Please transcribe the listing that follows exactly; images are to be excluded.

------------------------------------------------------------------------

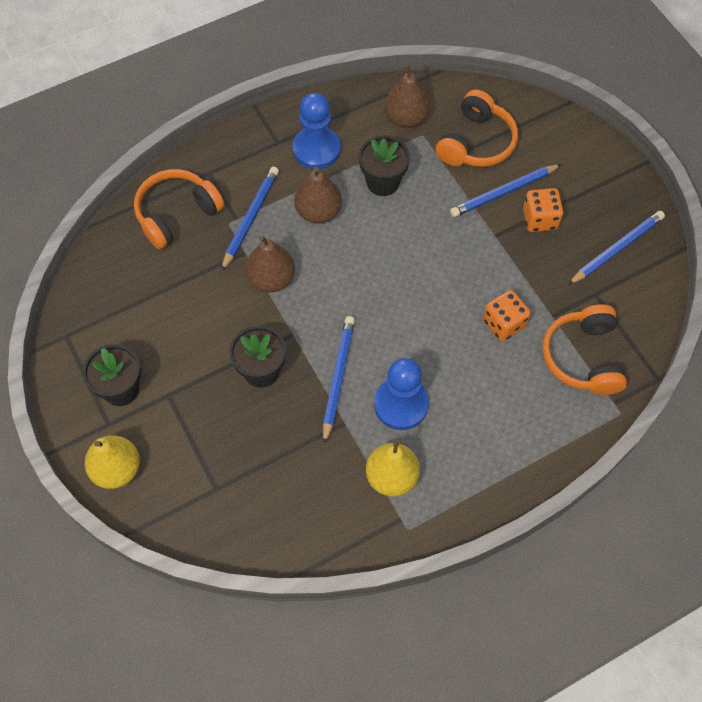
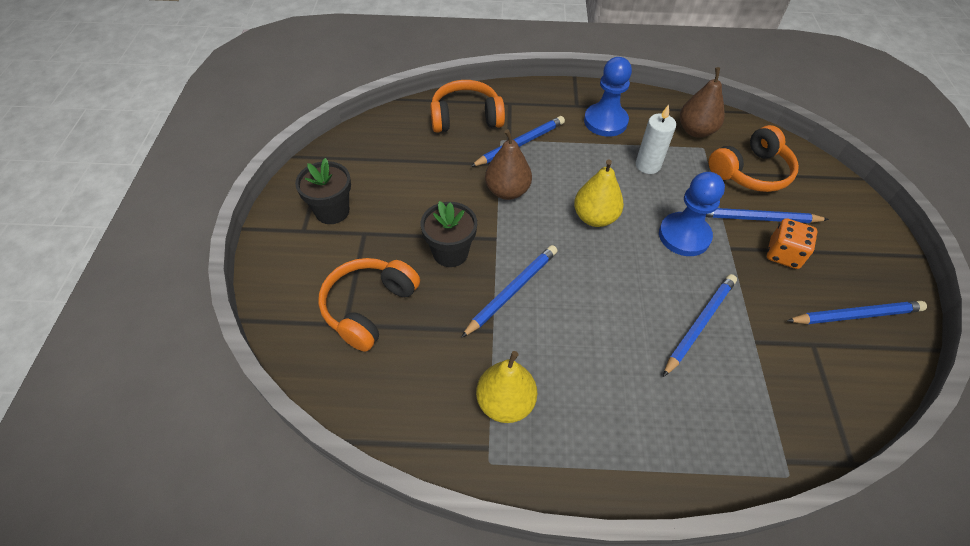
camera: 30 degrees right, 10 degrees down
(117, 469) = (281, 266): yellow pear -> yellow pear (595, 217)
(318, 212) = (578, 162): brown pear -> none
(383, 182) = (648, 165): black flower pot -> white candle
(401, 404) = (555, 343): blue pawn -> blue pawn (684, 236)
(504, 324) = (699, 324): orange dice -> blue pencil
(583, 357) = (771, 396): orange headphones -> orange headphones (369, 307)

------------------------------------------------------------------------

**Problem solution:**
camera: 30 degrees right, 10 degrees down
(117, 469) = (281, 266): yellow pear -> yellow pear (595, 217)
(318, 212) = (578, 162): brown pear -> none
(383, 182) = (648, 165): black flower pot -> white candle
(401, 404) = (555, 343): blue pawn -> blue pawn (684, 236)
(504, 324) = (699, 324): orange dice -> blue pencil
(583, 357) = (771, 396): orange headphones -> orange headphones (369, 307)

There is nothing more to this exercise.